Dane wejściowe -
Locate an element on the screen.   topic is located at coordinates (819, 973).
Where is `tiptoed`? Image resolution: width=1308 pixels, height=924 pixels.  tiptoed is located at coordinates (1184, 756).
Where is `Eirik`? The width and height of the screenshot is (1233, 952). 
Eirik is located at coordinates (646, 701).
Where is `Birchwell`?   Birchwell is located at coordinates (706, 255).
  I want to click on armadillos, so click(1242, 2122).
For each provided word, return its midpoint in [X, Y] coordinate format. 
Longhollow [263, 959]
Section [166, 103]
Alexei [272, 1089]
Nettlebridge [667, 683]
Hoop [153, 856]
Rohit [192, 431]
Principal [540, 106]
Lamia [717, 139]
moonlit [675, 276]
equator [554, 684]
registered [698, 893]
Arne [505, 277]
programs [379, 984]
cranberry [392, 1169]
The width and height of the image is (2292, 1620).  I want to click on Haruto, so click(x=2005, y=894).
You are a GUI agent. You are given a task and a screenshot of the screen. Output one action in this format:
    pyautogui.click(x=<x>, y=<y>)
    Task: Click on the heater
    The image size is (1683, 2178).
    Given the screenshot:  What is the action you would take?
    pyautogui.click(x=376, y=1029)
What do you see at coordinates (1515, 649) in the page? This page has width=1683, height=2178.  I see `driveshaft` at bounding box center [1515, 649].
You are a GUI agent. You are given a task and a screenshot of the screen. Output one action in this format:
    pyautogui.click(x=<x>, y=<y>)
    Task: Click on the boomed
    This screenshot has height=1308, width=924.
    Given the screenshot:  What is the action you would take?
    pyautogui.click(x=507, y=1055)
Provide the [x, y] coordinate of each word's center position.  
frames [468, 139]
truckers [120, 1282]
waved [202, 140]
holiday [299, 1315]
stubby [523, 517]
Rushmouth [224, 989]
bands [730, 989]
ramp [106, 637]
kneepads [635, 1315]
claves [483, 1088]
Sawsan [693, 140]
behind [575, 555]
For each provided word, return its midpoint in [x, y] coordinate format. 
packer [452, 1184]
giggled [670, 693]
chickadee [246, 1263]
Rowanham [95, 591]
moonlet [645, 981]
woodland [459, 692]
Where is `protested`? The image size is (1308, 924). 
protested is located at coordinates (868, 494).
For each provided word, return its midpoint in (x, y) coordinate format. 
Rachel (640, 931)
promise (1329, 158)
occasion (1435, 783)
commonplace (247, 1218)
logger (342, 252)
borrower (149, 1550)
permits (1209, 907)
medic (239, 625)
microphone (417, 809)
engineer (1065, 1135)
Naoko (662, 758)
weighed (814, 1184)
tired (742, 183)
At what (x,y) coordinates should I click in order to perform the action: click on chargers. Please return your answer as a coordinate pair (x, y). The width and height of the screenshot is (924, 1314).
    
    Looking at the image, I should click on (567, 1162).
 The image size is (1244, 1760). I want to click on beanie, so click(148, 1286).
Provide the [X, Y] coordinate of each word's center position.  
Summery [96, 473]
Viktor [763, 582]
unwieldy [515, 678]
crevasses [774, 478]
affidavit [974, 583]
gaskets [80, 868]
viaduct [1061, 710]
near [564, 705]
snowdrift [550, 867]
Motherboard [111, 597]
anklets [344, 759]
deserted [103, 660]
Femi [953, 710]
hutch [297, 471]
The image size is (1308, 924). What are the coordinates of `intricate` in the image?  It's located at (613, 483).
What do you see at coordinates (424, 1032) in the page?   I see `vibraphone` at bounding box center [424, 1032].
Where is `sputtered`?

Polecenie - Wpisz do listy JSON wiersze od tego, który zawiera „unwieldy [515, 678]”, do tego, który zawiera „hutch [297, 471]”, oba włącznie, każdy jako osobny napis. Puste wiersze pomiń.

Oczekiwany wynik -
[
  "unwieldy [515, 678]",
  "crevasses [774, 478]",
  "affidavit [974, 583]",
  "gaskets [80, 868]",
  "viaduct [1061, 710]",
  "near [564, 705]",
  "snowdrift [550, 867]",
  "Motherboard [111, 597]",
  "anklets [344, 759]",
  "deserted [103, 660]",
  "Femi [953, 710]",
  "hutch [297, 471]"
]